─── RECORDS FOR THIS EXERCISE ───
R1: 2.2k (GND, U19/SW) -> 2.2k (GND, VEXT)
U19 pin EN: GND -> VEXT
───
─── RECORDS FOR THIS EXERCISE ───
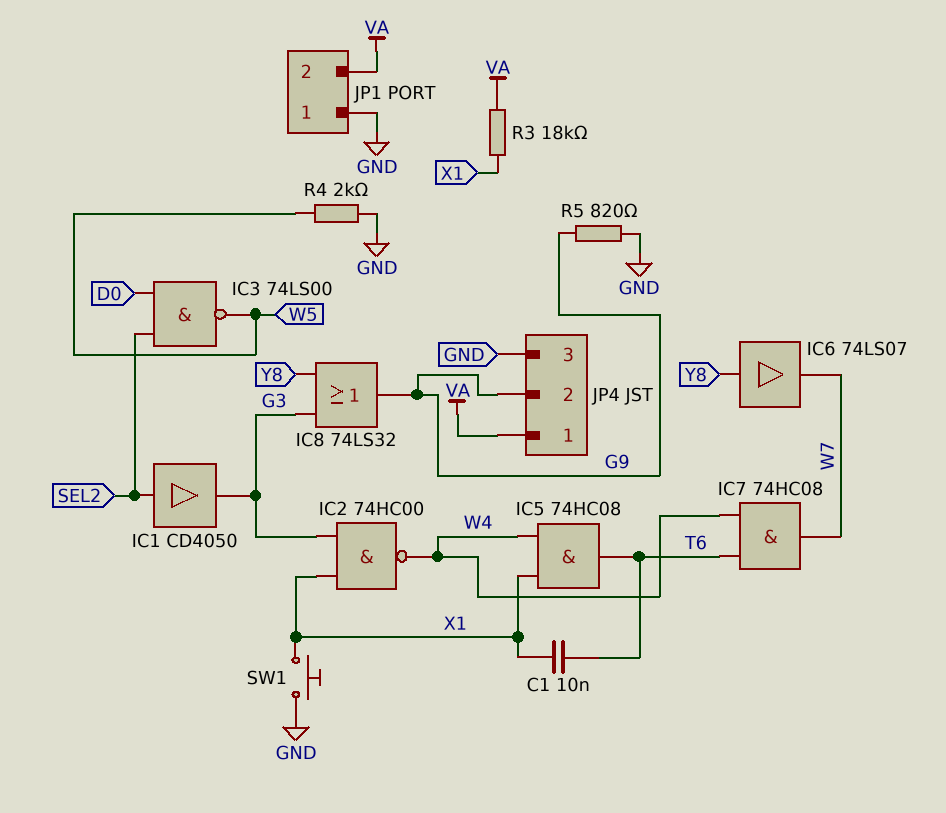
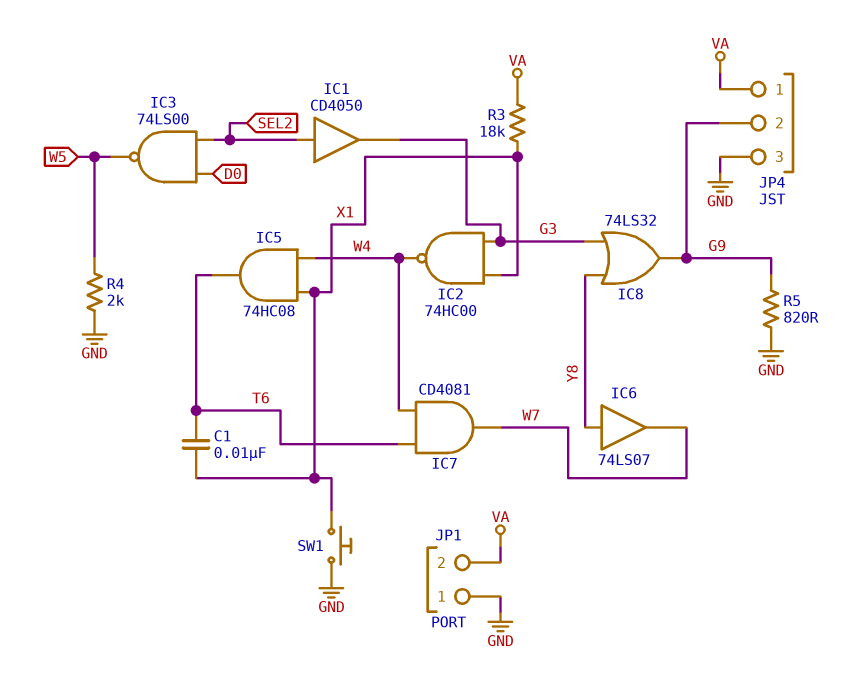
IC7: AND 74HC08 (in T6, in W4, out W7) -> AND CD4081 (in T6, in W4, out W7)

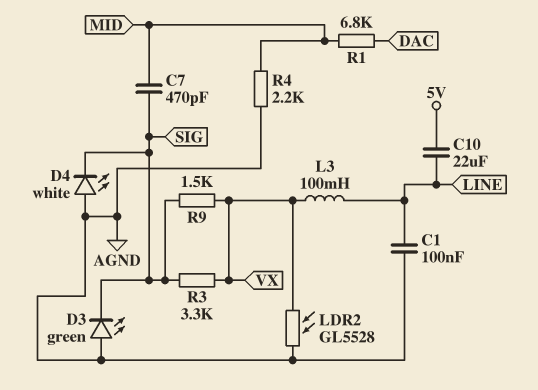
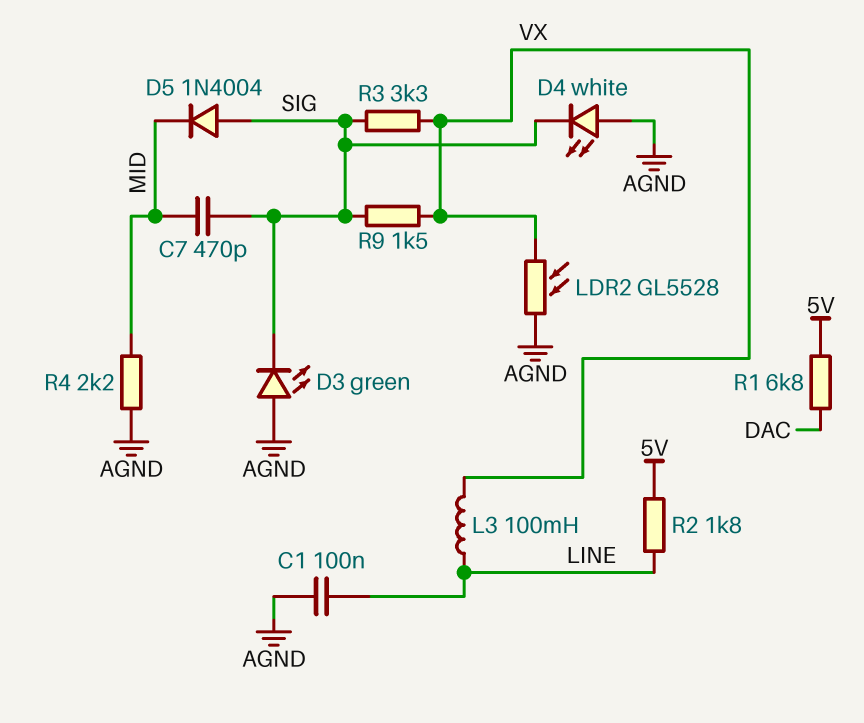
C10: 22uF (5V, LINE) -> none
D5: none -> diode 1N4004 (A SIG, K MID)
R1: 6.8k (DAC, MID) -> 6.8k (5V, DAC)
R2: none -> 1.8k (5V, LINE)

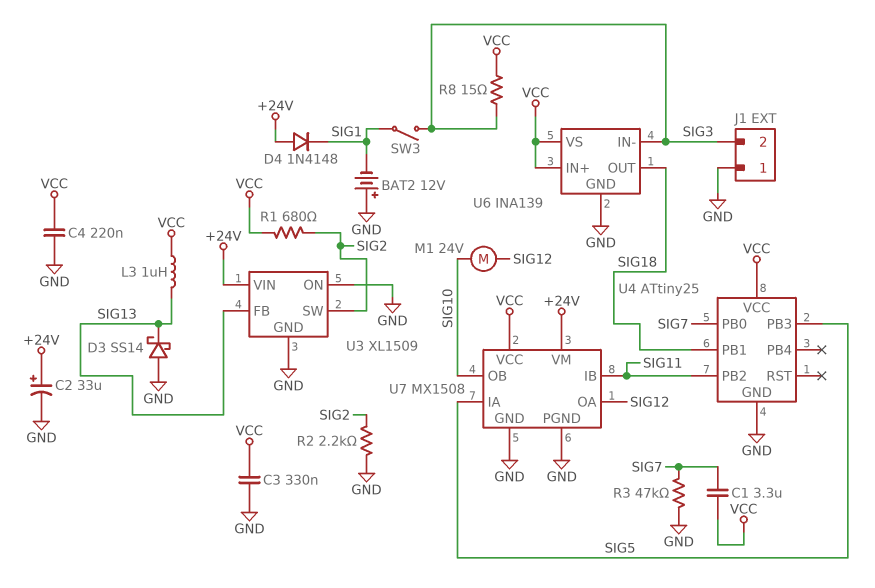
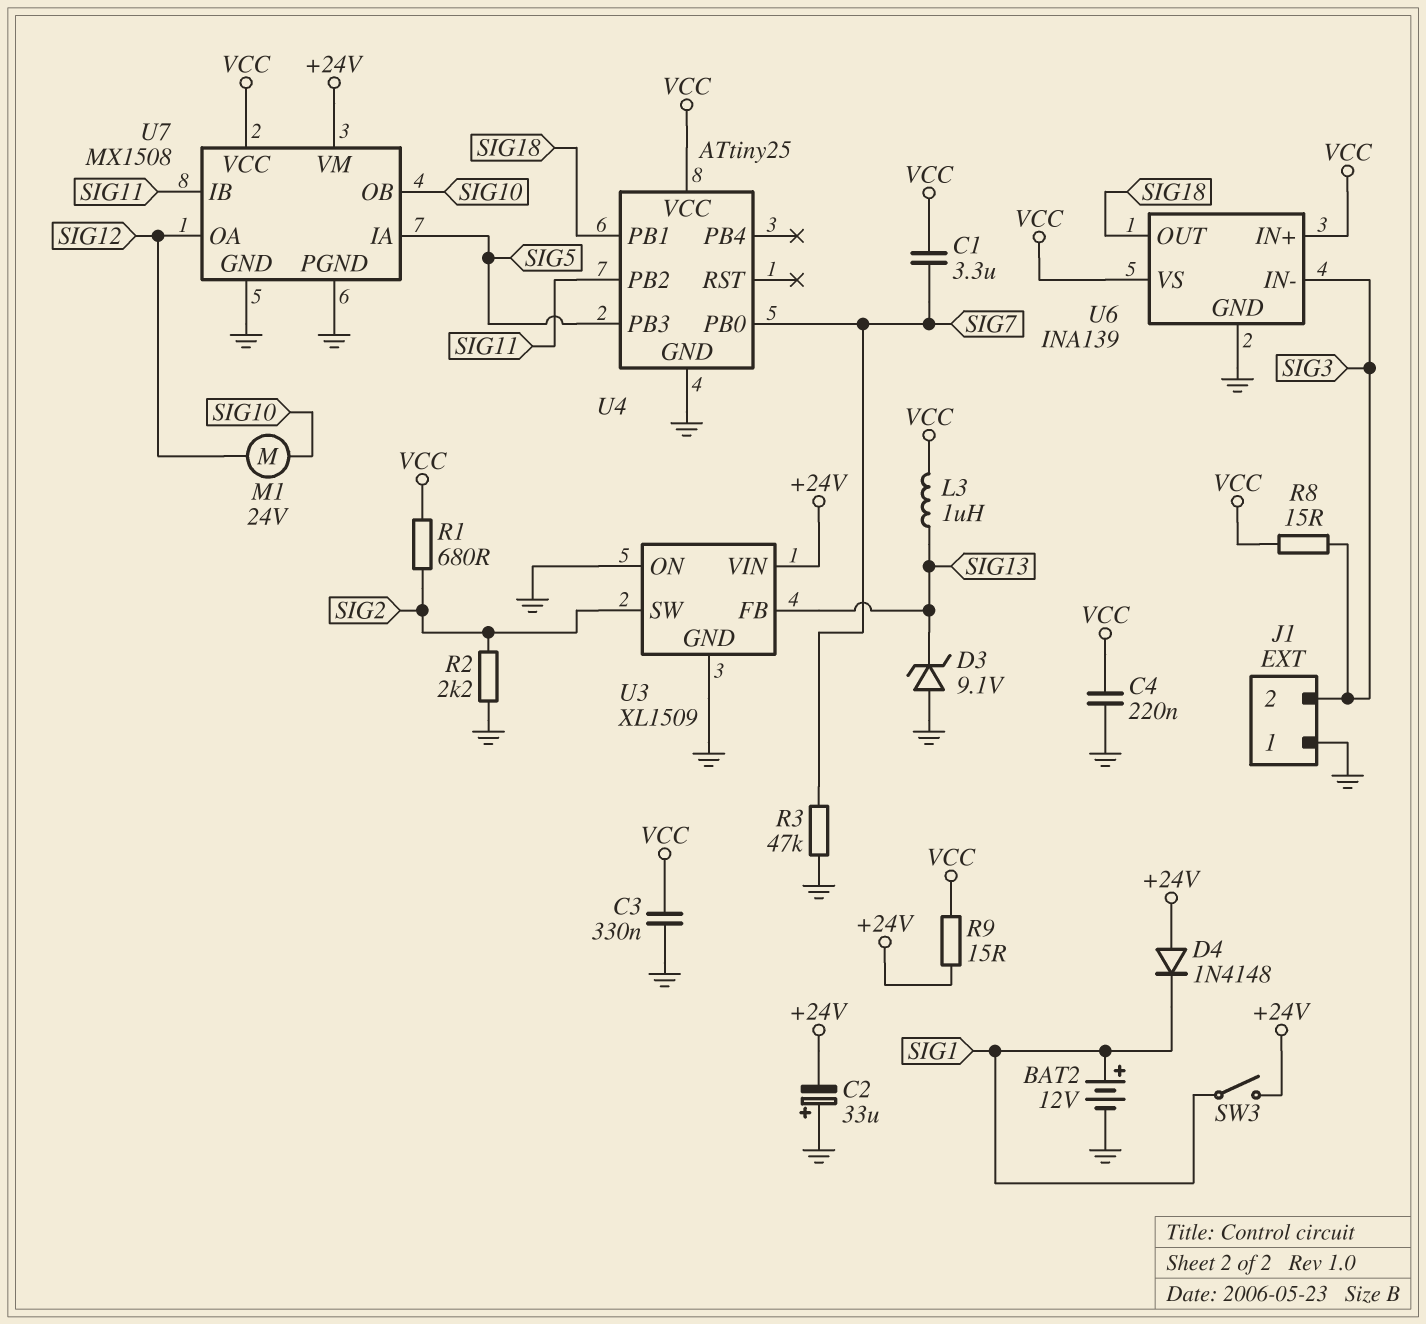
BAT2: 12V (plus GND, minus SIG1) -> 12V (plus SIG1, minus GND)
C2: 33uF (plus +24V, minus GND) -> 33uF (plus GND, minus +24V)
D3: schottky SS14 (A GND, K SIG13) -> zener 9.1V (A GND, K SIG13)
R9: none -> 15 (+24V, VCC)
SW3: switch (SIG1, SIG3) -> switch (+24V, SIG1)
───
─── RECORDS FOR THIS EXERCISE ───
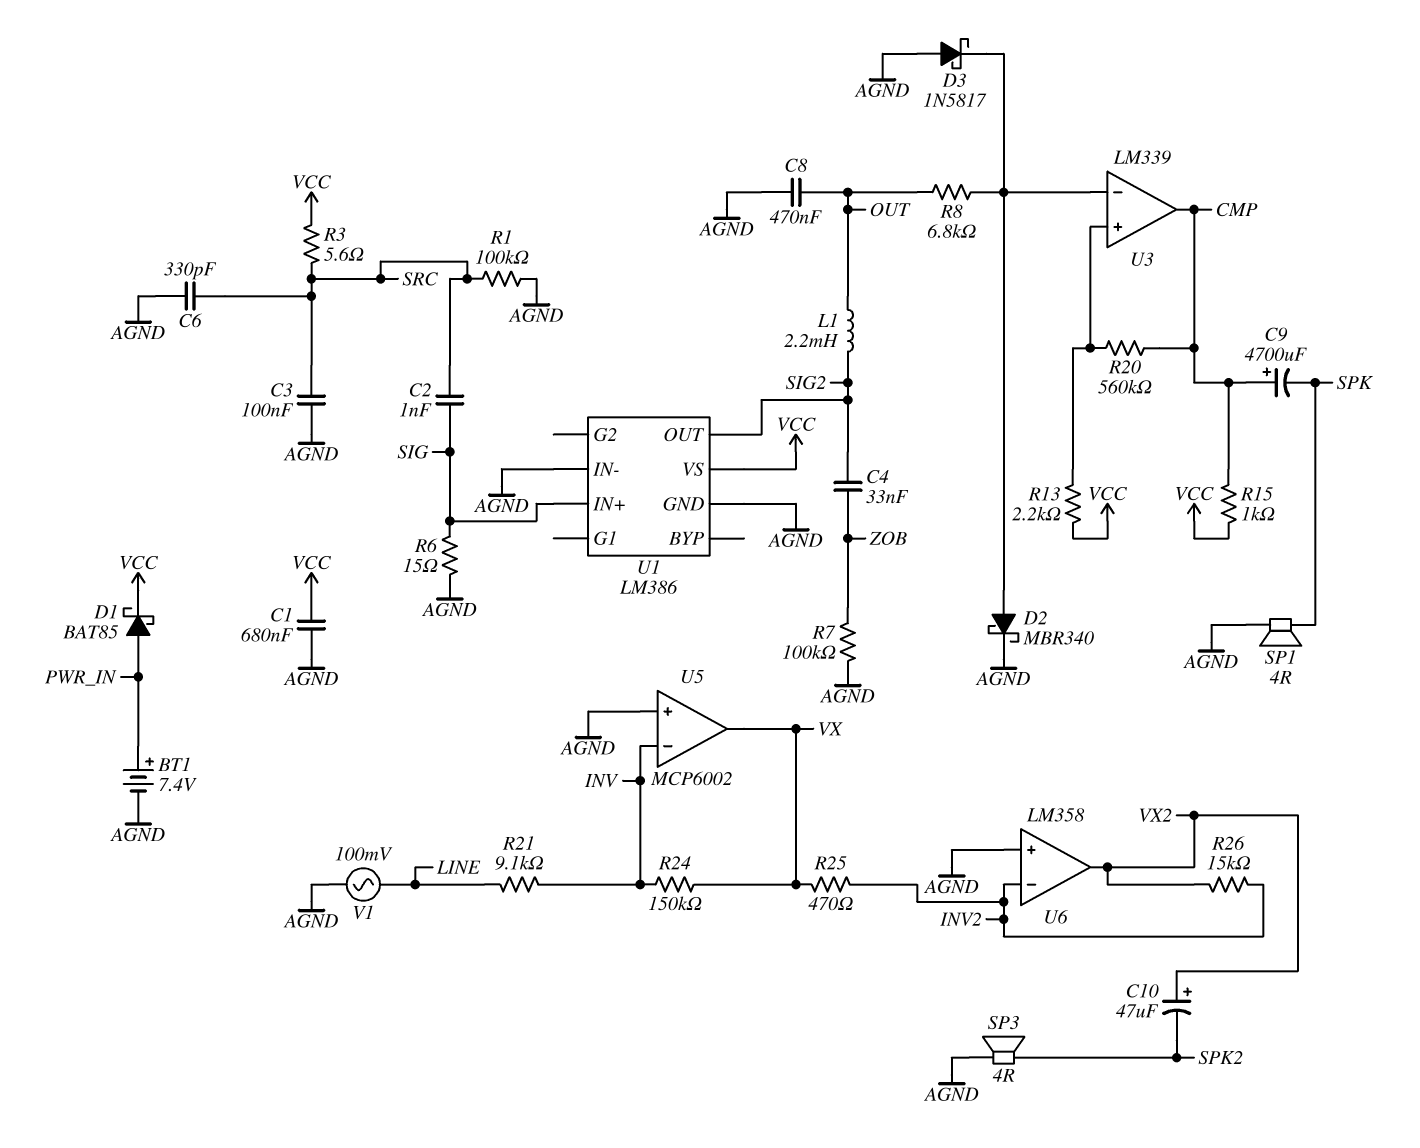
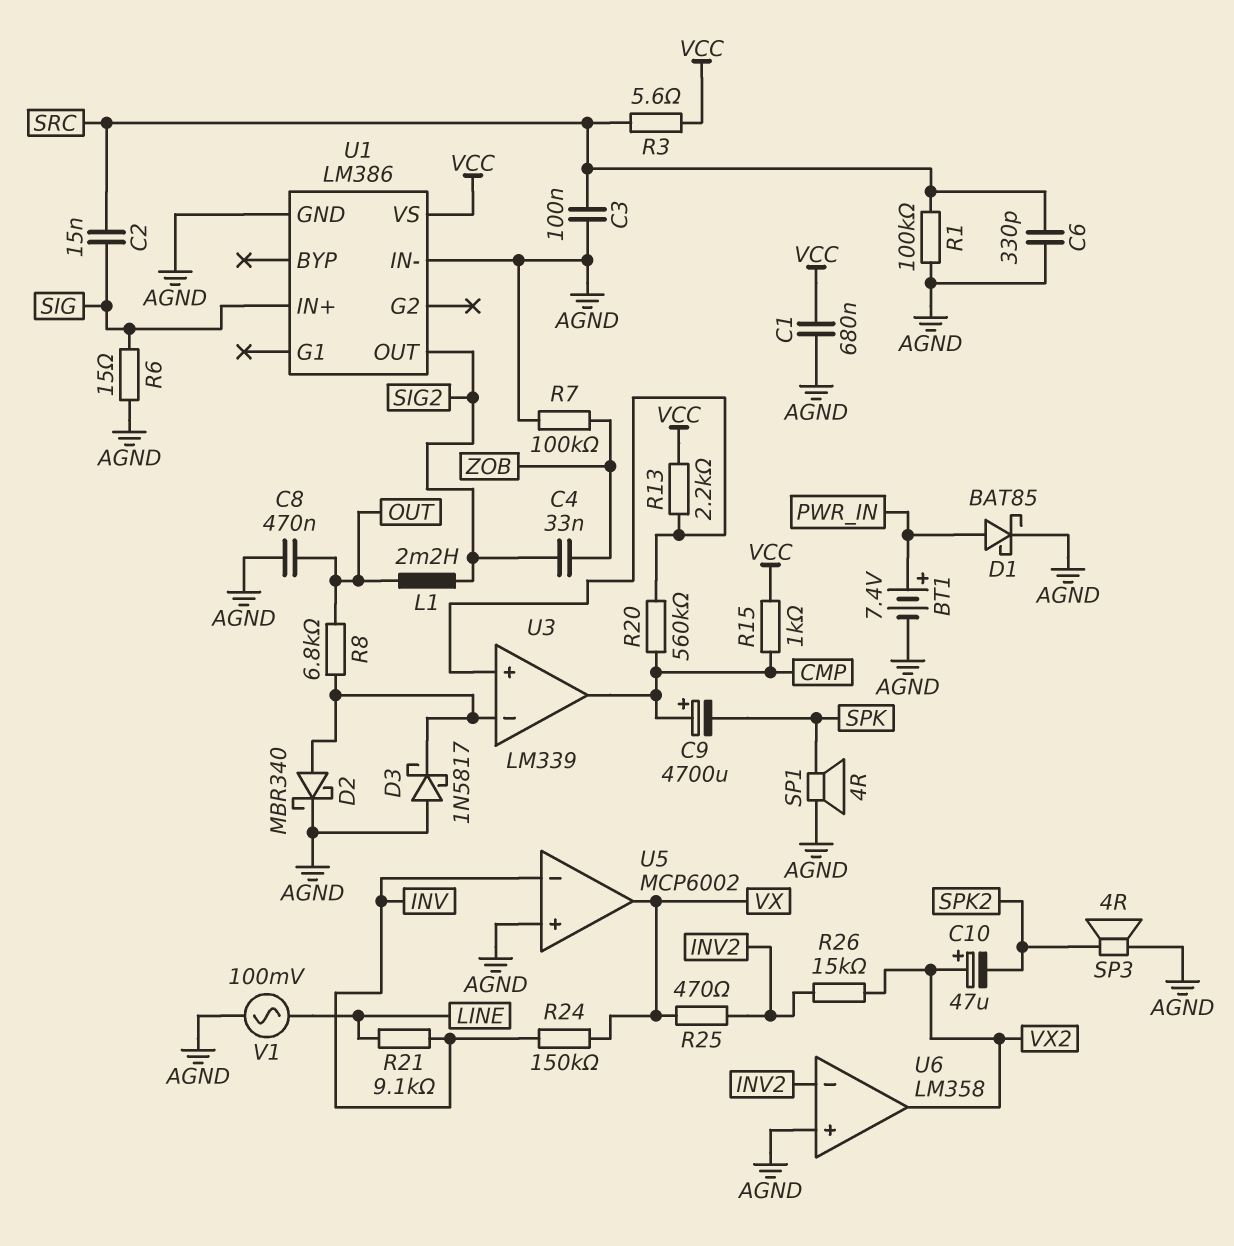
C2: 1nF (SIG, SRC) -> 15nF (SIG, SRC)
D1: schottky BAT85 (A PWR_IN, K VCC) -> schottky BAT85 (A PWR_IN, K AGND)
───
[WHAT THE TASK ASKS]: Go back to the listing above. Copy word for word the lines from the one with "BAT2: 12V (plus" through the one with "SW3: switch (SIG1, SIG3)", and nothing more.

[TASK RESPONSE]:
BAT2: 12V (plus GND, minus SIG1) -> 12V (plus SIG1, minus GND)
C2: 33uF (plus +24V, minus GND) -> 33uF (plus GND, minus +24V)
D3: schottky SS14 (A GND, K SIG13) -> zener 9.1V (A GND, K SIG13)
R9: none -> 15 (+24V, VCC)
SW3: switch (SIG1, SIG3) -> switch (+24V, SIG1)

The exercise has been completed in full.